### WORK TASK
Restate word for word the lines of the records below, starting at the line that contains "BAT201: 3.7V (plus" and ending at the line that contains "U208: MX1508 -> L9110S", with both of those lines included and nothing else.

### INPUT FOR THIS TASK
+++++

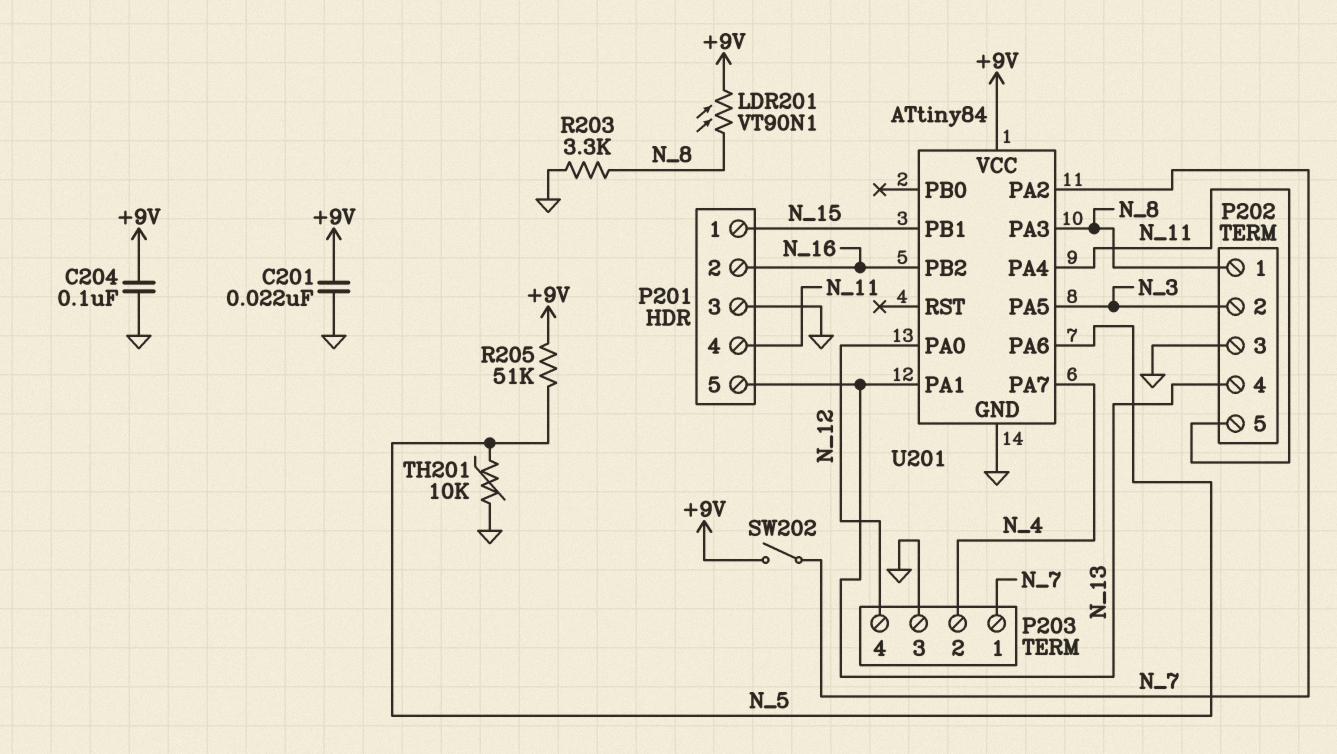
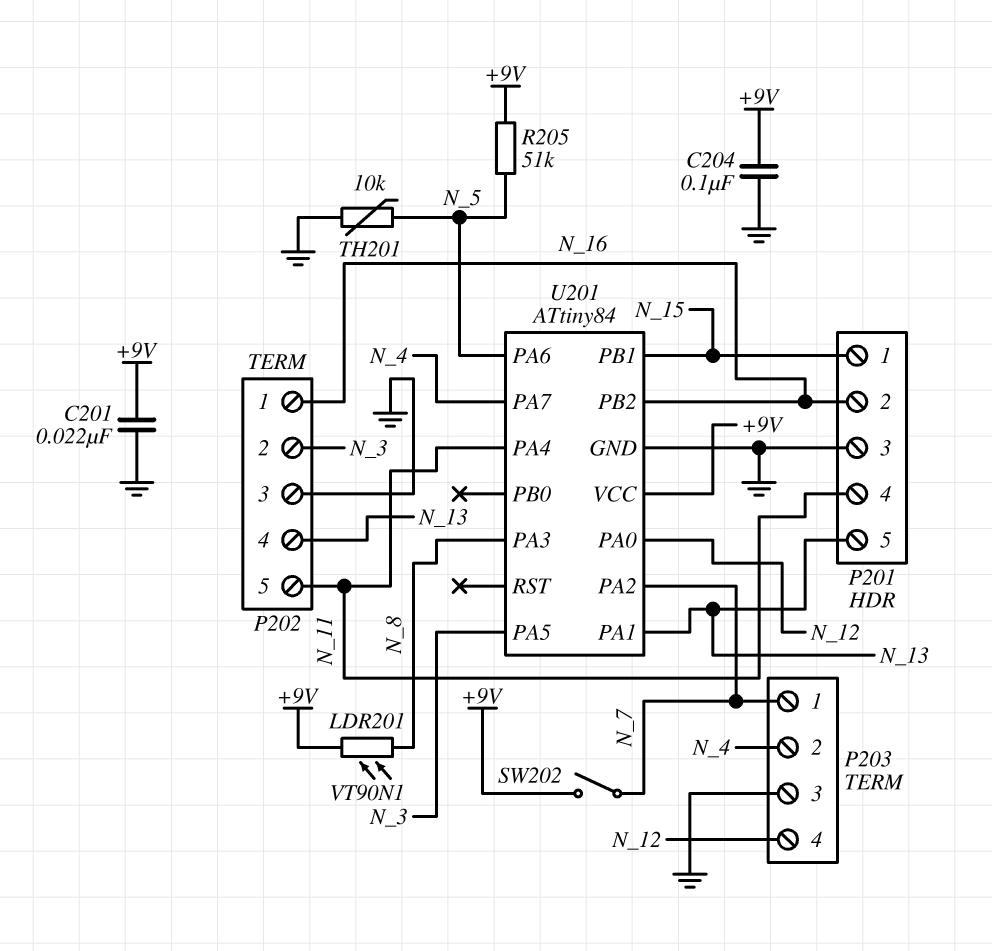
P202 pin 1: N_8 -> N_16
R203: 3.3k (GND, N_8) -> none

+++++

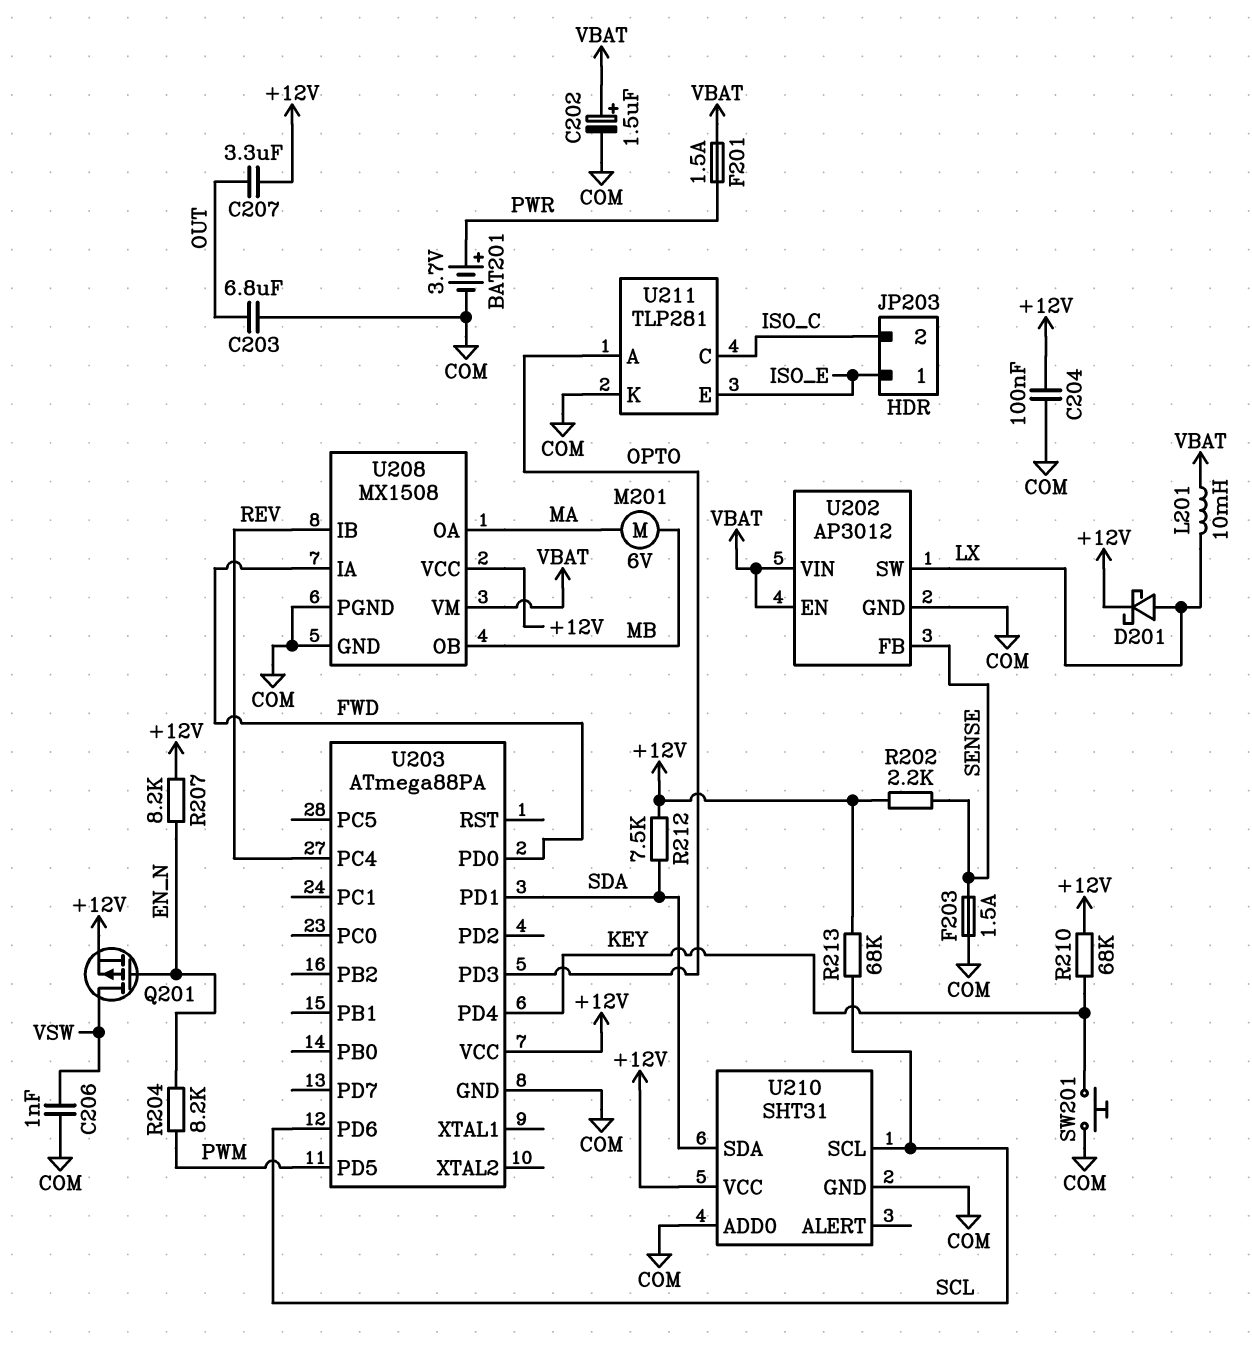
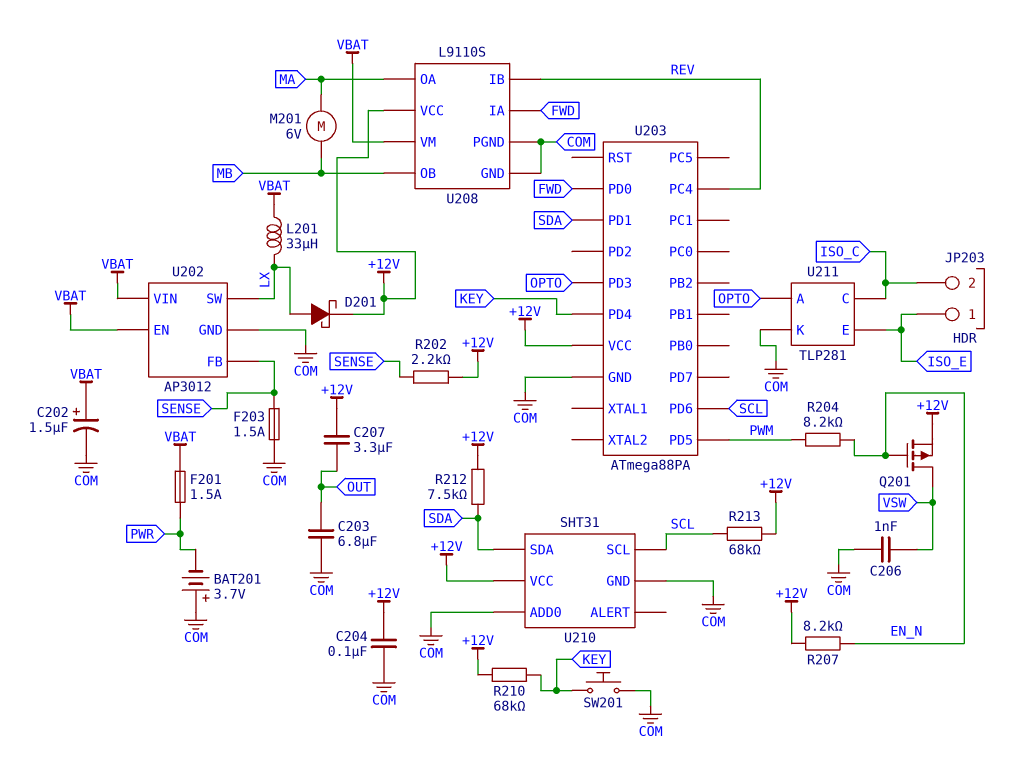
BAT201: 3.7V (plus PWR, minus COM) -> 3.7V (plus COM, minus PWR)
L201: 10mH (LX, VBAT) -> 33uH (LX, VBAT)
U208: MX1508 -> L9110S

+++++

### RESPONSE AREA
BAT201: 3.7V (plus PWR, minus COM) -> 3.7V (plus COM, minus PWR)
L201: 10mH (LX, VBAT) -> 33uH (LX, VBAT)
U208: MX1508 -> L9110S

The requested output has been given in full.